**Information supplied:**
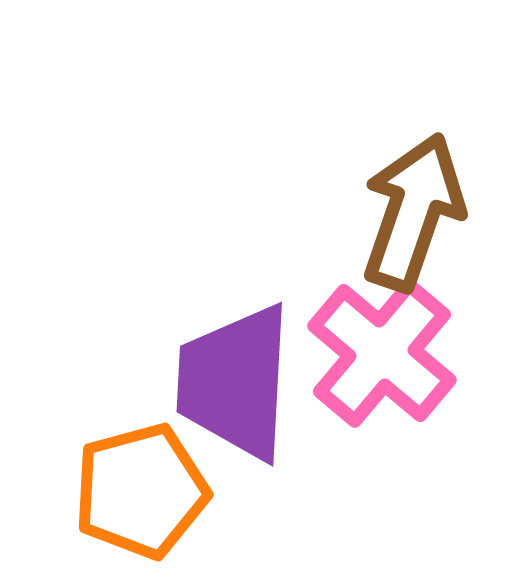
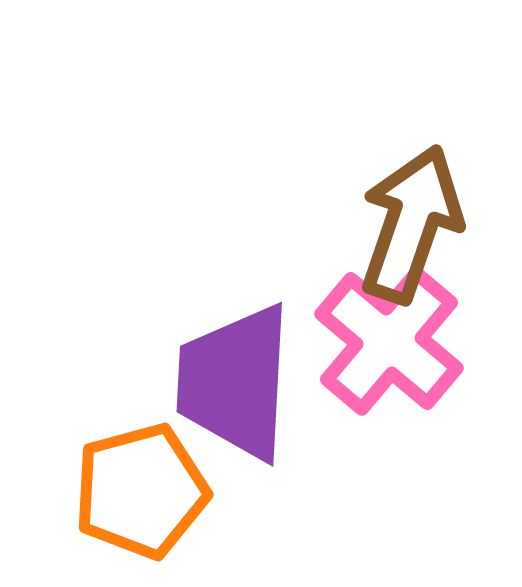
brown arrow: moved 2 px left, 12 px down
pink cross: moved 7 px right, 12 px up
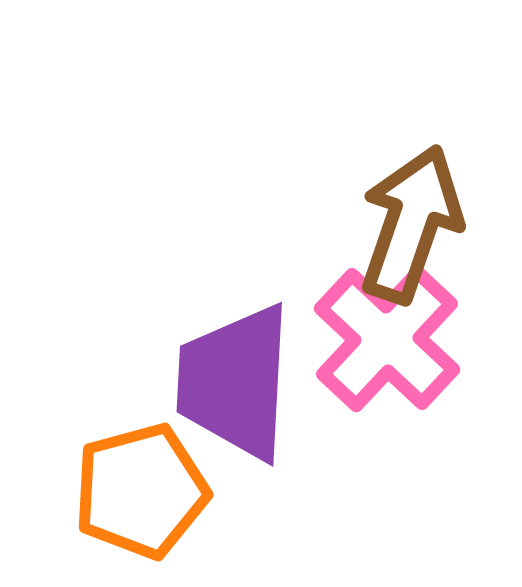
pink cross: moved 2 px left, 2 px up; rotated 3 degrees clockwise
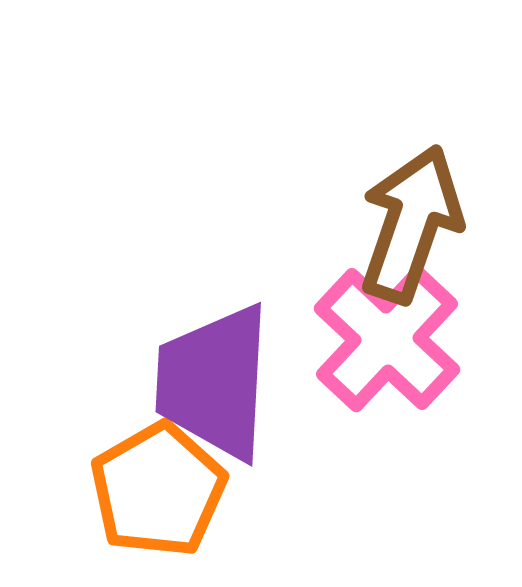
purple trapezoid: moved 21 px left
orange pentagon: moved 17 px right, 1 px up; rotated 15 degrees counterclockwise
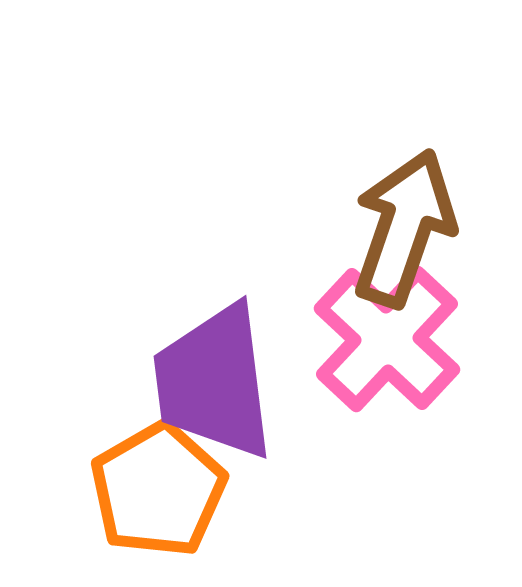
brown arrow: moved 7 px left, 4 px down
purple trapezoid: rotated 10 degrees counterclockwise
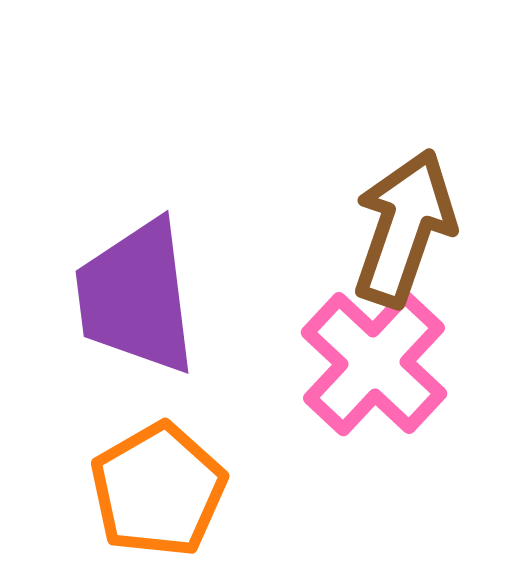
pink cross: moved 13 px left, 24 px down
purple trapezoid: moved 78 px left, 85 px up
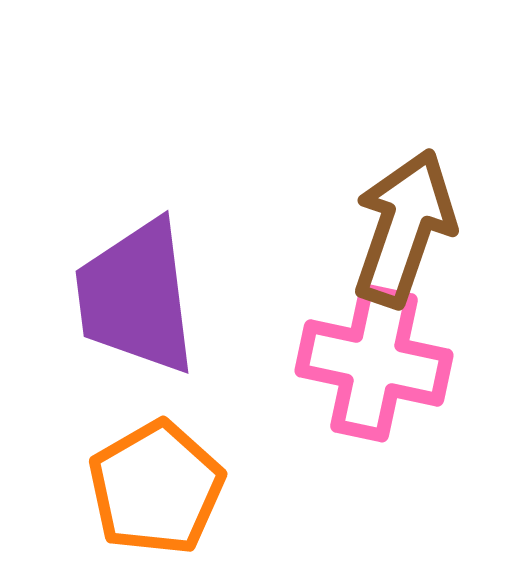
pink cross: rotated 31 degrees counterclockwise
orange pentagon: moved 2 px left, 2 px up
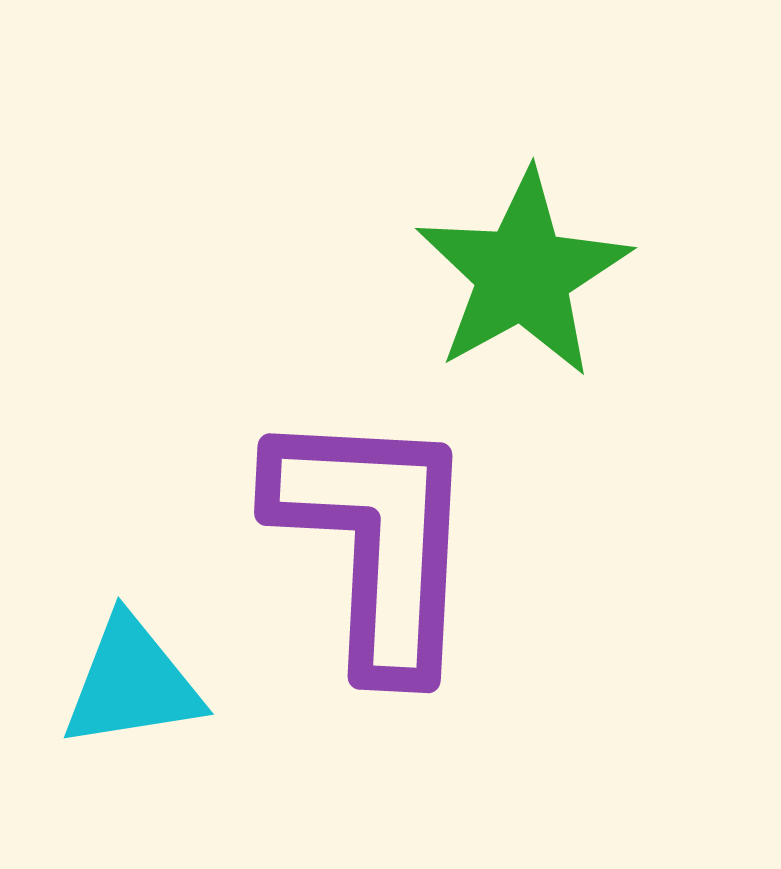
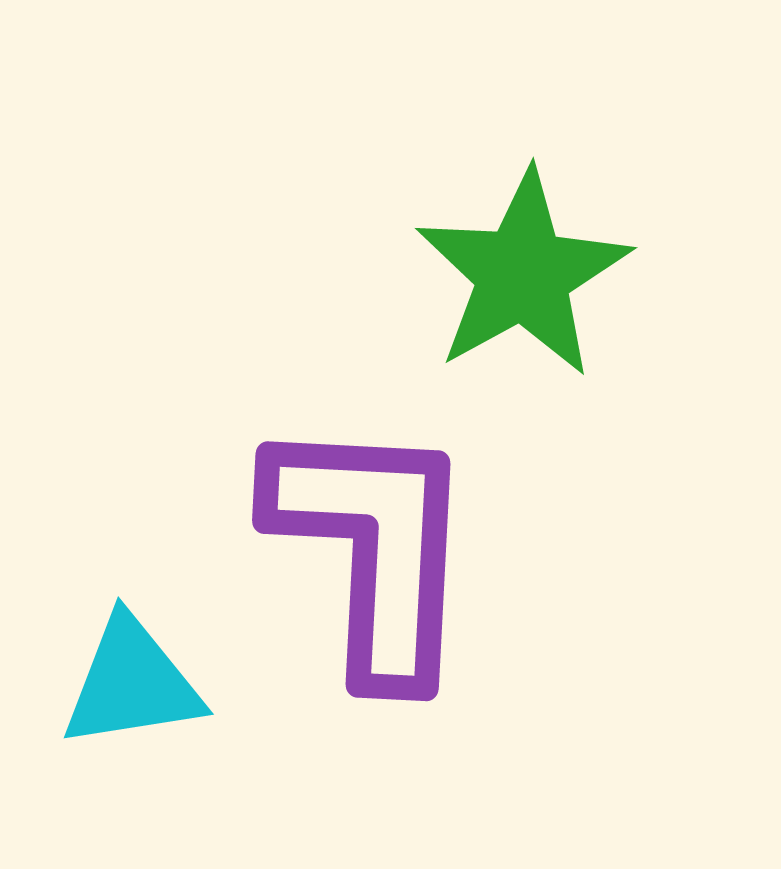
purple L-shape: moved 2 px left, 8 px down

**What to produce:** Rewrite the records from the line containing "pink cross: rotated" through the end of the records, replacing "counterclockwise" with "clockwise" and leaving everything else unchanged. Omit the picture lines from your answer.

**Expected output:**
pink cross: rotated 31 degrees clockwise
orange pentagon: moved 2 px left, 2 px up
purple L-shape: moved 2 px left, 8 px down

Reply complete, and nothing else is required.